Required work >> Go through the records below and show every line with the string "down".

Dataset records >>
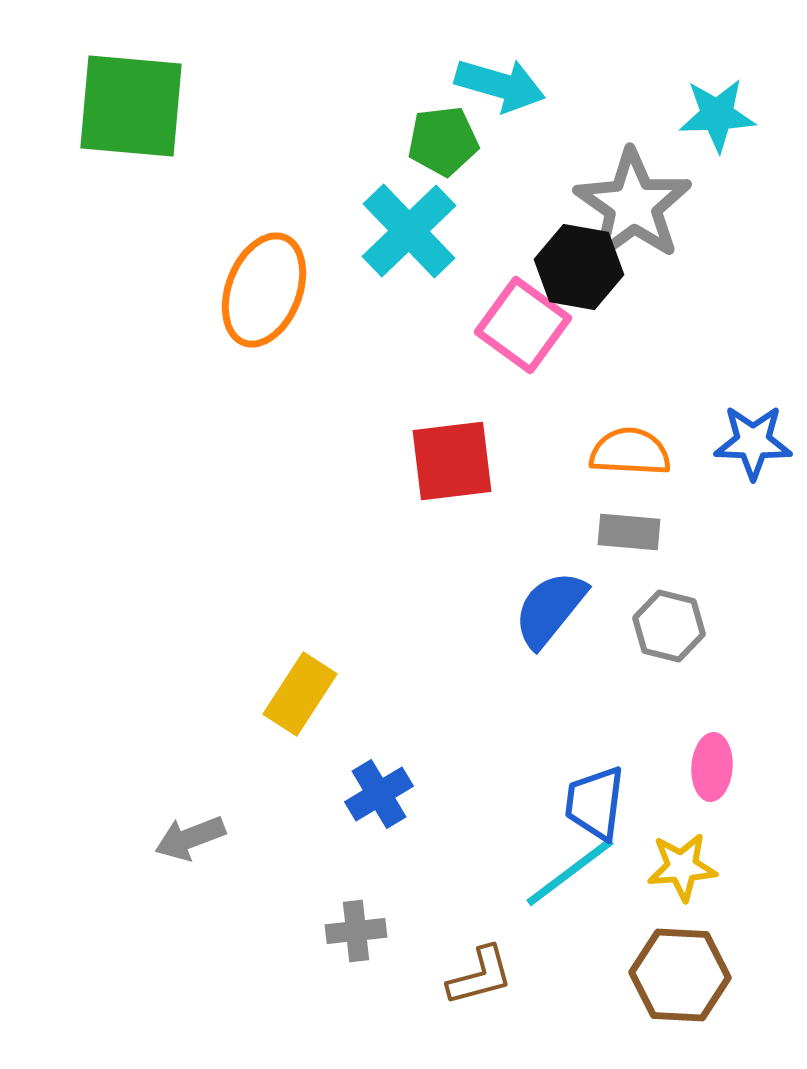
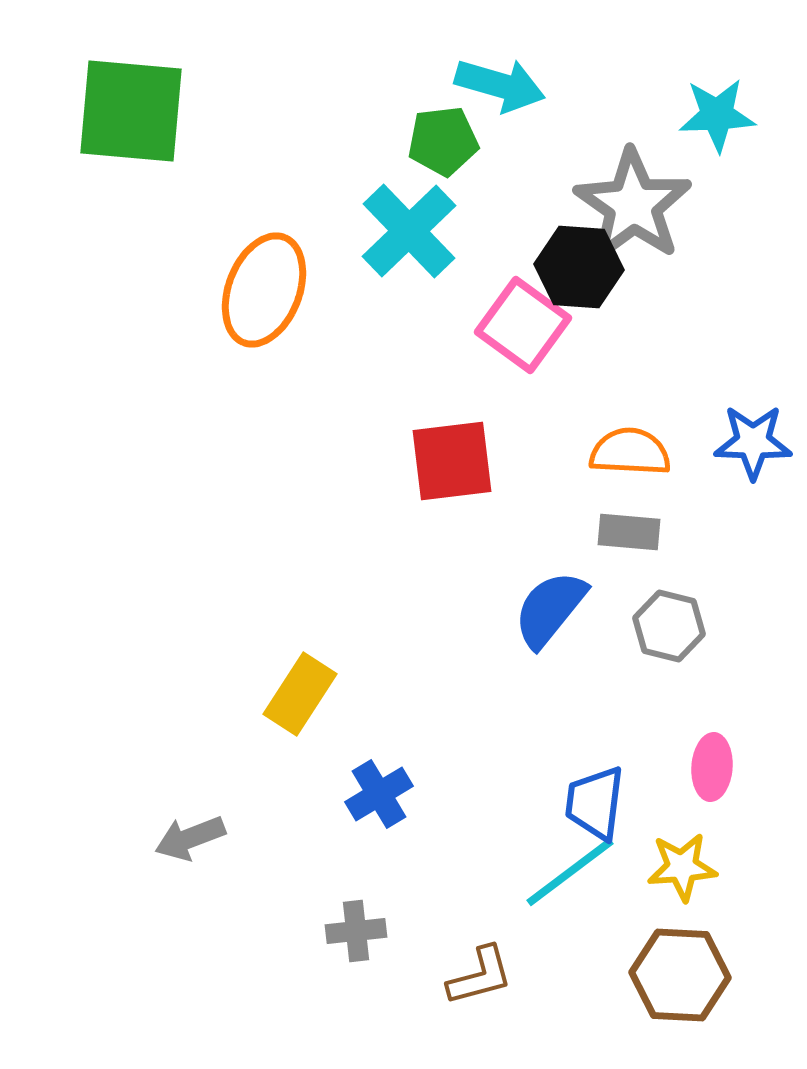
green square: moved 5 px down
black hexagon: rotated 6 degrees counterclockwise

...

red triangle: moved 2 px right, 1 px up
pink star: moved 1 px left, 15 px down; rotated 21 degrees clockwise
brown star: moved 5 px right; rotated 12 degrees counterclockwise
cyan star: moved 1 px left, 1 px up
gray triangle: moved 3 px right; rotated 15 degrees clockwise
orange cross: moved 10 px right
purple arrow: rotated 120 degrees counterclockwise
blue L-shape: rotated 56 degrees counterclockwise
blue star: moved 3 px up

...

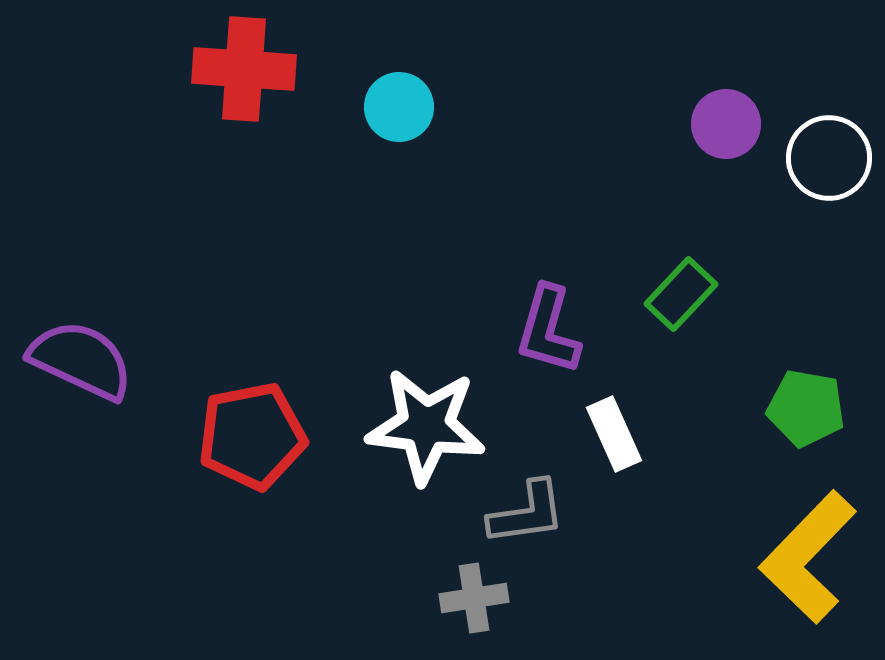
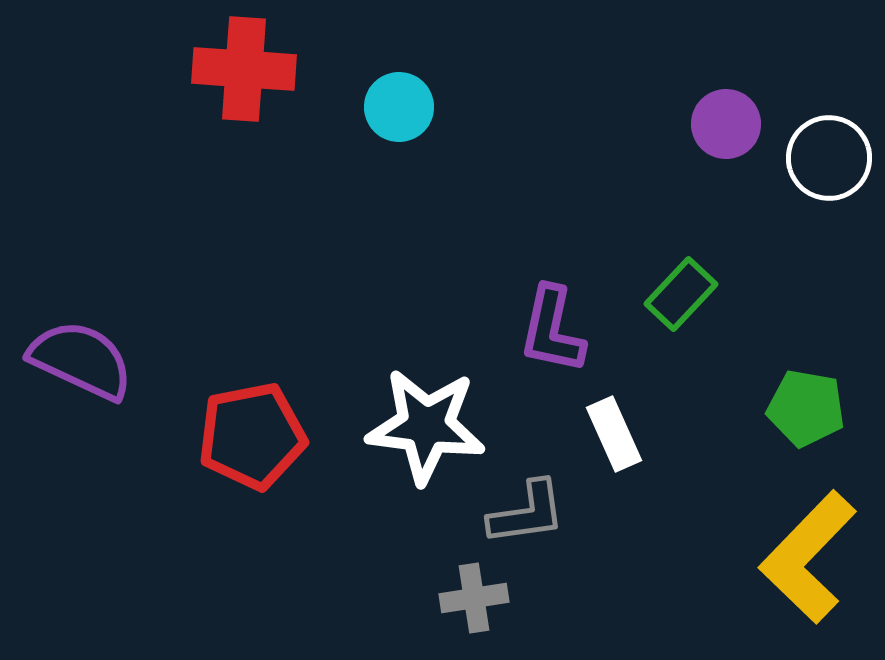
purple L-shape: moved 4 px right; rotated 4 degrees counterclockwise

Your solution >>
green square: moved 5 px down
pink star: moved 1 px left, 15 px down; rotated 21 degrees clockwise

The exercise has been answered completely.